-- Work instruction --
Copy each line of the records below, from the first through the one that contains "(617, 231) = (558, 43): orange", exactly as written.

-- Extracted data entries --
"""
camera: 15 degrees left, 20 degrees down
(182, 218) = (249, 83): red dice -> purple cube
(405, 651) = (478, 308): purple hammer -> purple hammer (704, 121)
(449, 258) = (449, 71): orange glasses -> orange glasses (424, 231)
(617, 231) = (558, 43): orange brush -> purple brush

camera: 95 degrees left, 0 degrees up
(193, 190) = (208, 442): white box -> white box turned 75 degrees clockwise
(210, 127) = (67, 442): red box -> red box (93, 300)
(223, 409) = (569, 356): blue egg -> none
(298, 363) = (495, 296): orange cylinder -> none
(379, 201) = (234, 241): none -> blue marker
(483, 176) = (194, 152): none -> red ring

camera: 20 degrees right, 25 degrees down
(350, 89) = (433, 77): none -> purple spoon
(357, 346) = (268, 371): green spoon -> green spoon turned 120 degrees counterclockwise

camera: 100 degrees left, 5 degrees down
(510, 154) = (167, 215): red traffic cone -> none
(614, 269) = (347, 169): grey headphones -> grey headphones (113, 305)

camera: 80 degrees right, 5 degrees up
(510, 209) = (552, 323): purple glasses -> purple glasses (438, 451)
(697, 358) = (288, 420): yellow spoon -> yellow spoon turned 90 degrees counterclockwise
"""
-- Exercise output --
camera: 15 degrees left, 20 degrees down
(182, 218) = (249, 83): red dice -> purple cube
(405, 651) = (478, 308): purple hammer -> purple hammer (704, 121)
(449, 258) = (449, 71): orange glasses -> orange glasses (424, 231)
(617, 231) = (558, 43): orange brush -> purple brush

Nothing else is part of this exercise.